_Exercise brief_
The records that follow are to be reproduced exactly. Any pictures in them are left out.

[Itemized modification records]
>>>
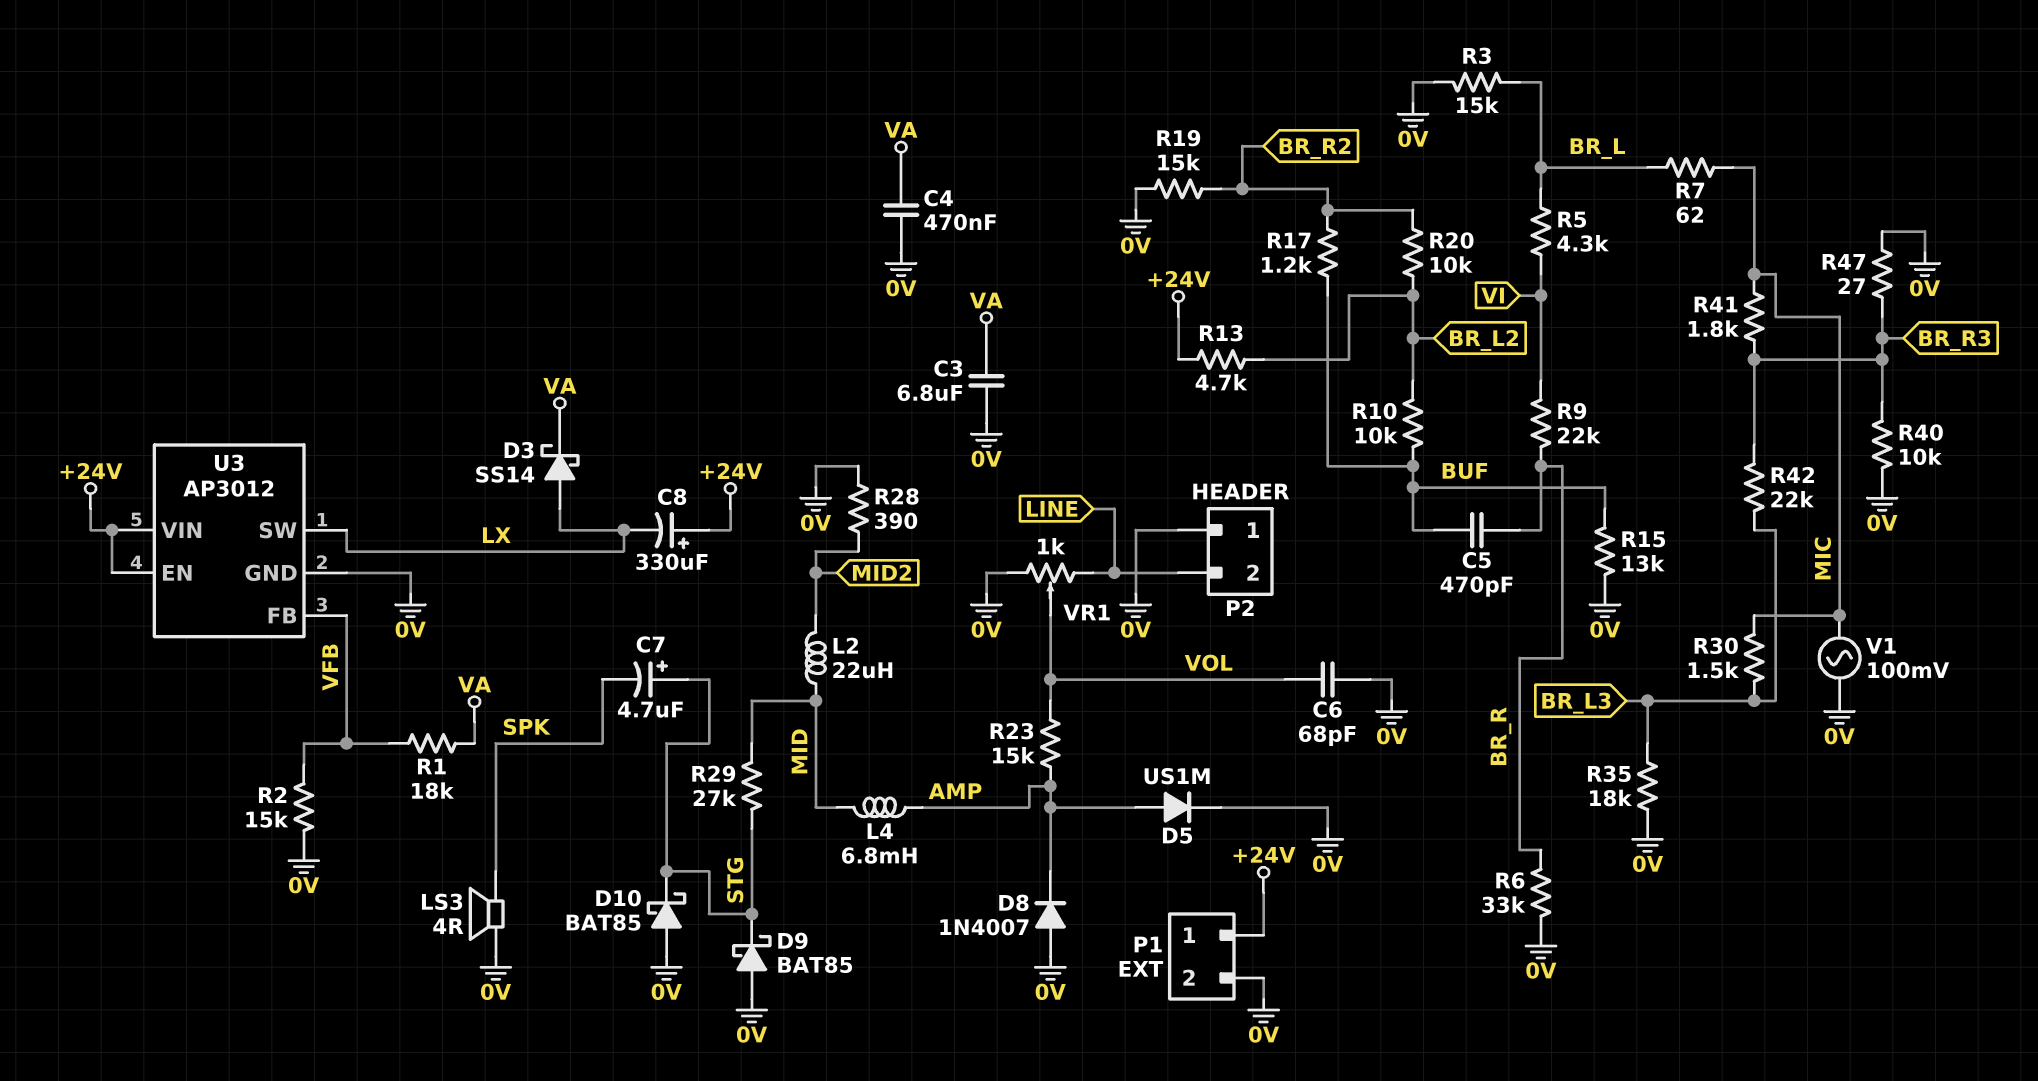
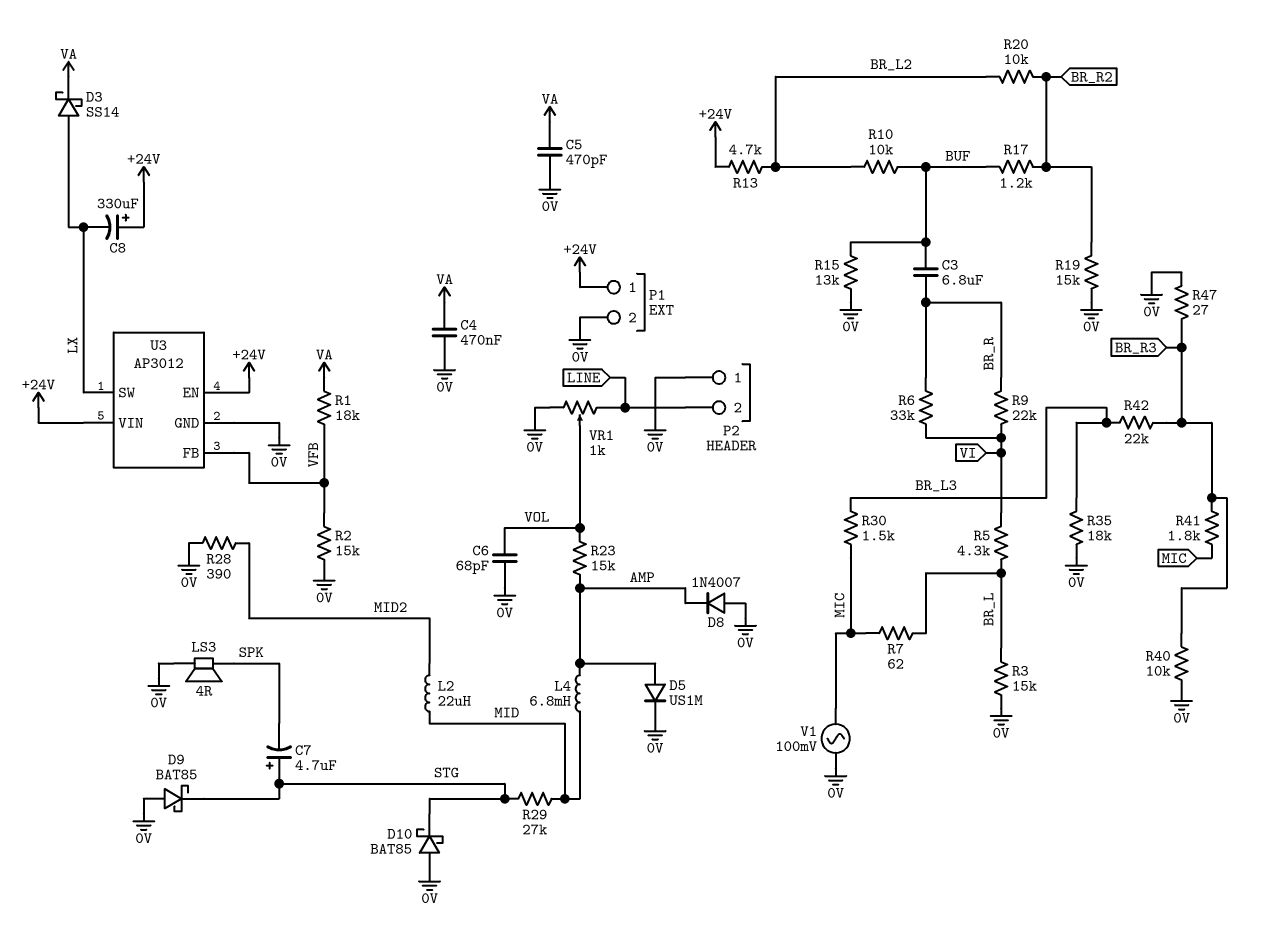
C3: 6.8uF (0V, VA) -> 6.8uF (BR_R, BUF)
C5: 470pF (BR_R, BUF) -> 470pF (0V, VA)
R6: 33k (0V, BR_R) -> 33k (BR_R, VI)

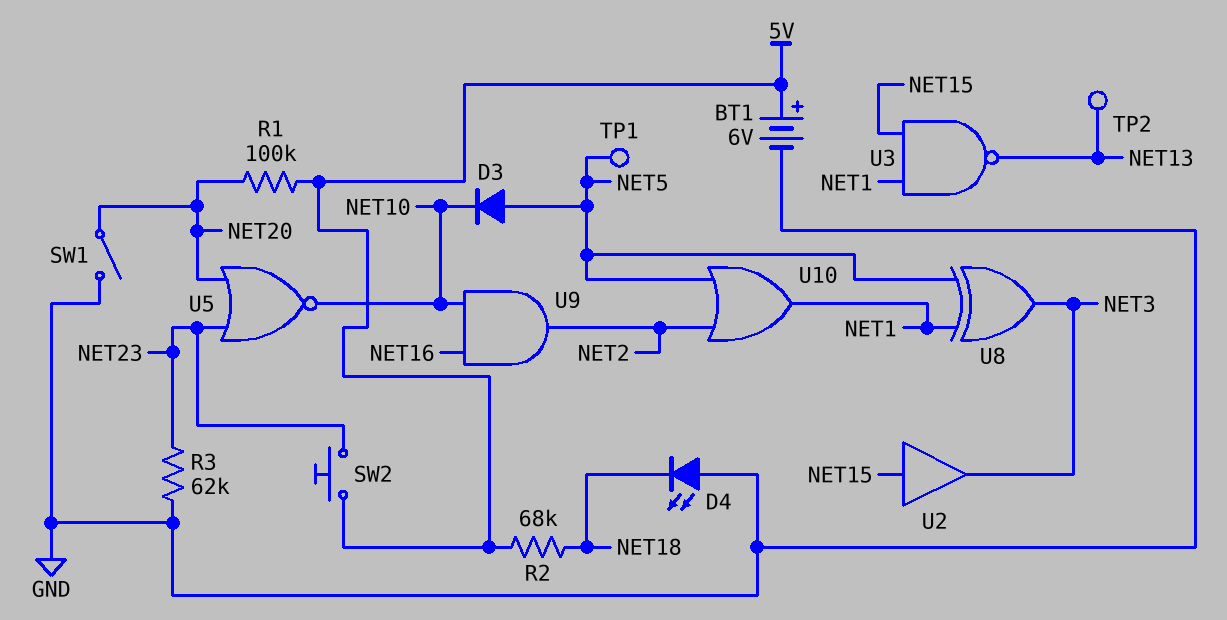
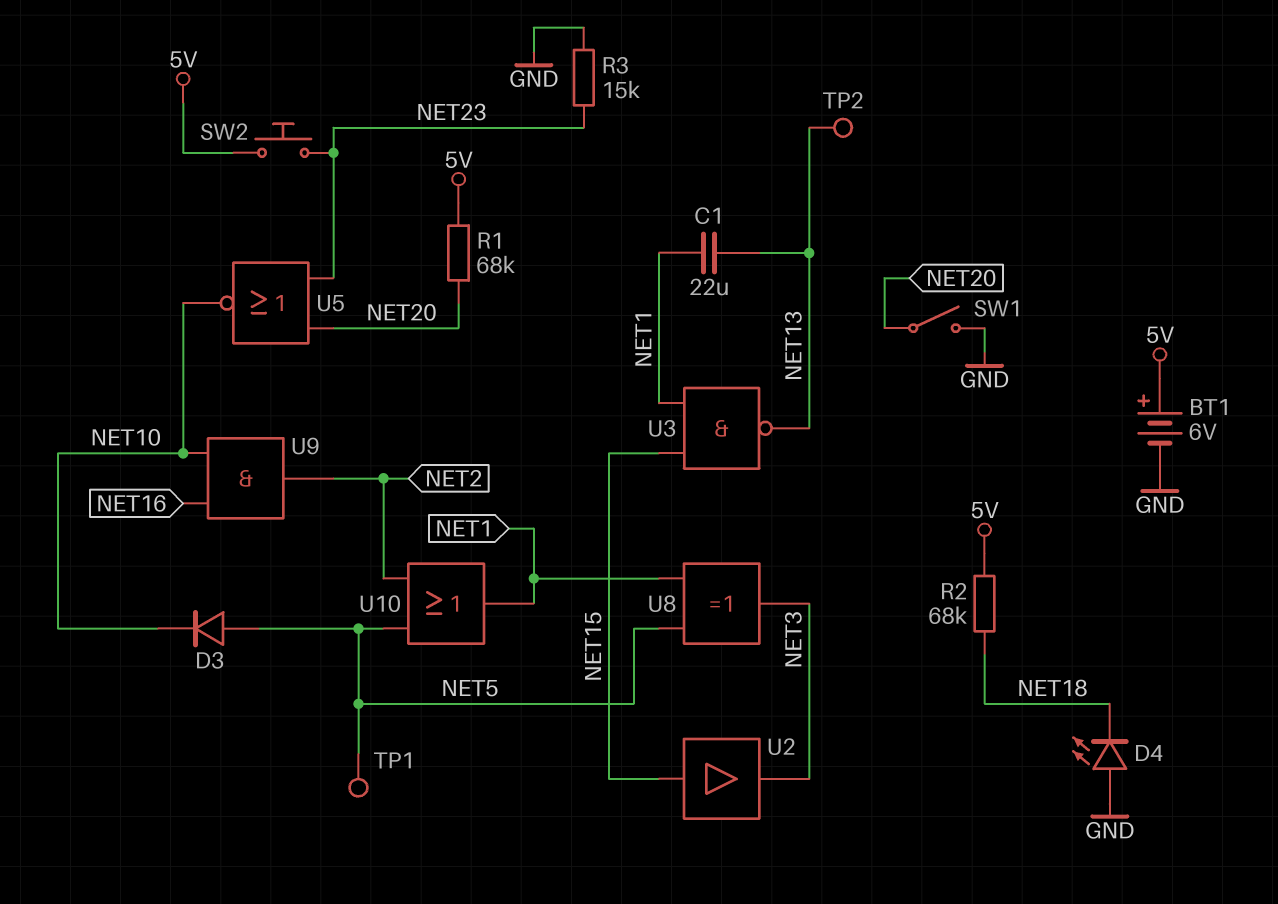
C1: none -> 22uF (NET1, NET13)
R1: 100k (5V, NET20) -> 68k (5V, NET20)
R3: 62k (GND, NET23) -> 15k (GND, NET23)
<<<
_Answer area_
C3: 6.8uF (0V, VA) -> 6.8uF (BR_R, BUF)
C5: 470pF (BR_R, BUF) -> 470pF (0V, VA)
R6: 33k (0V, BR_R) -> 33k (BR_R, VI)

C1: none -> 22uF (NET1, NET13)
R1: 100k (5V, NET20) -> 68k (5V, NET20)
R3: 62k (GND, NET23) -> 15k (GND, NET23)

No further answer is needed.